### Instructions for the task
Word for word, print all of the entries below.

-- Opening Marker --

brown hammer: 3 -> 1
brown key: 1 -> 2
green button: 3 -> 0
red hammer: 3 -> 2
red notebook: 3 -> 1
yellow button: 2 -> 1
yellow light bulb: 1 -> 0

-- Closing Marker --

### Response
brown hammer: 3 -> 1
brown key: 1 -> 2
green button: 3 -> 0
red hammer: 3 -> 2
red notebook: 3 -> 1
yellow button: 2 -> 1
yellow light bulb: 1 -> 0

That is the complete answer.